··· Provided entries ···
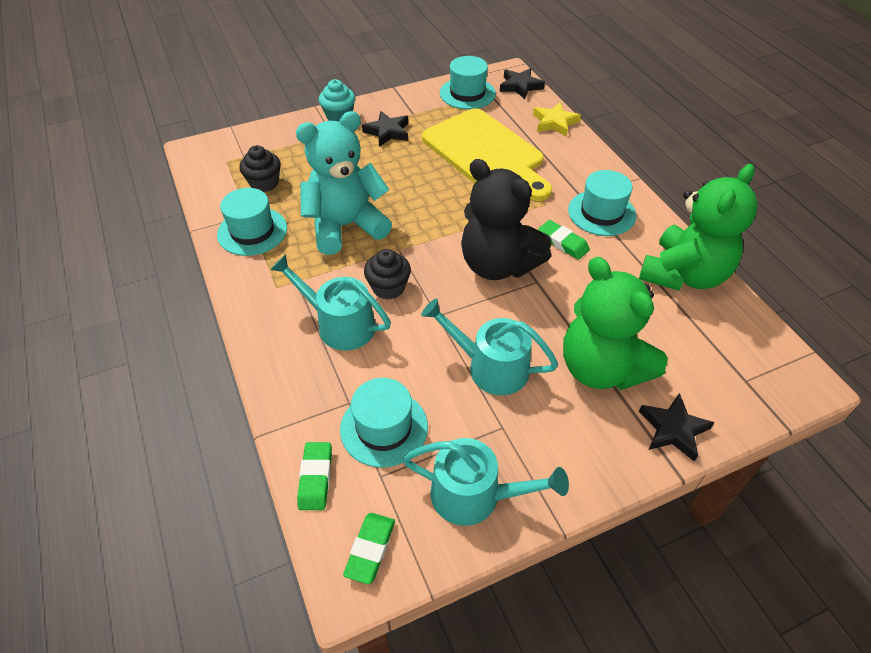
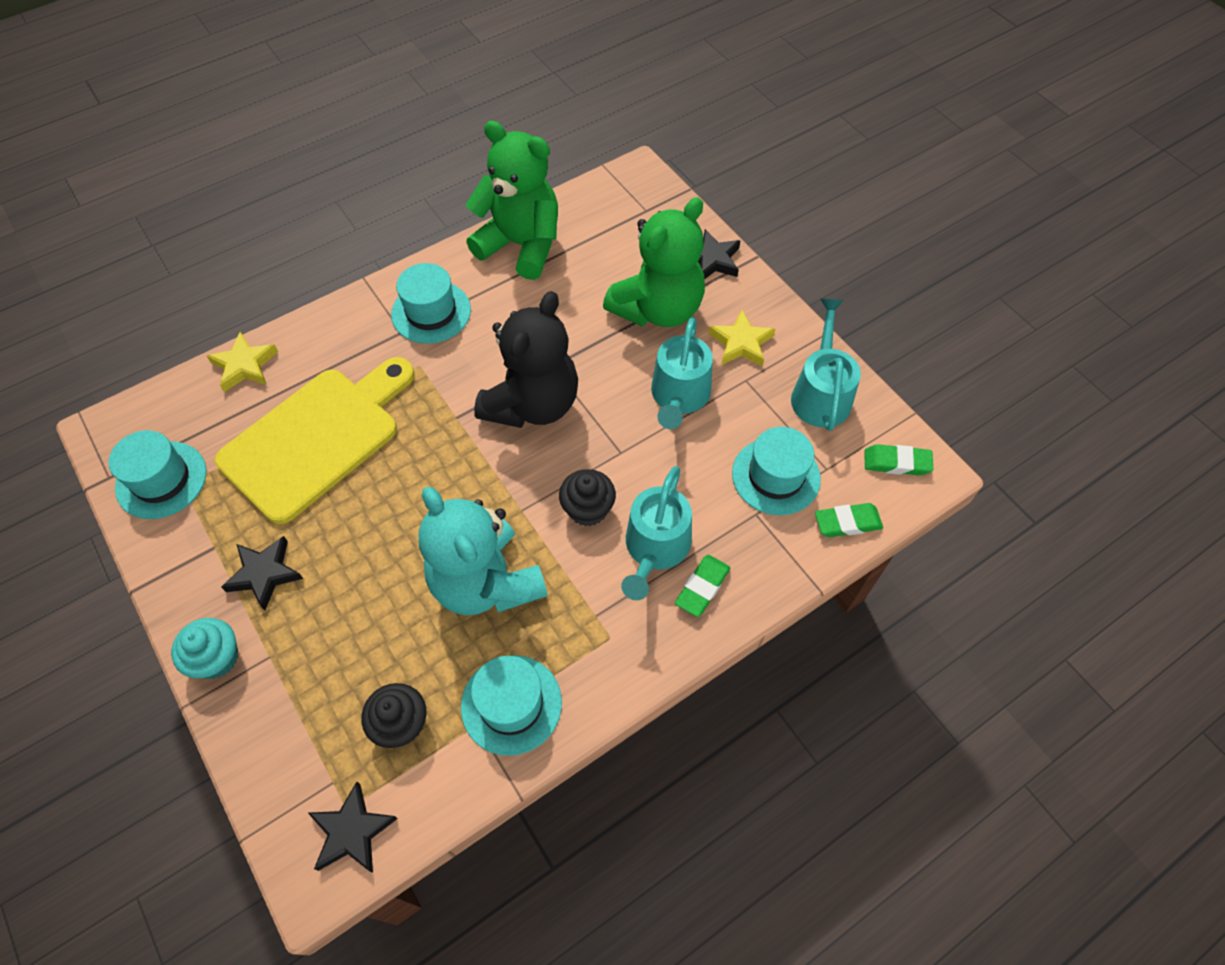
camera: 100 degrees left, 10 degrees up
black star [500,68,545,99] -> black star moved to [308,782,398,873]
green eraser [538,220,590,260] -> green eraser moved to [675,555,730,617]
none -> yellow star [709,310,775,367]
···
··· Provided entries ···
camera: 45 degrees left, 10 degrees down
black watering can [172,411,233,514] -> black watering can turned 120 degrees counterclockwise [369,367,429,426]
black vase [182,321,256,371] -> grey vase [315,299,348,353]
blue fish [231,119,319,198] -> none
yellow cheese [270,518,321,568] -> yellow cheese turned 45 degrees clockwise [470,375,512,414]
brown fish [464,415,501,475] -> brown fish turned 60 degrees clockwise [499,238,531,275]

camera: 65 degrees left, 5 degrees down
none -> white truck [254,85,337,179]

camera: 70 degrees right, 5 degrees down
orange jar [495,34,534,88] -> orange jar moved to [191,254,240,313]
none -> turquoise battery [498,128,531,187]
···
Repeat word for word the lines above that run from the line containing "camera: 100 degrees left, 10 degrees up" through the line containing "none -> yellow star [709,310,775,367]", both ends included, and nothing else.

camera: 100 degrees left, 10 degrees up
black star [500,68,545,99] -> black star moved to [308,782,398,873]
green eraser [538,220,590,260] -> green eraser moved to [675,555,730,617]
none -> yellow star [709,310,775,367]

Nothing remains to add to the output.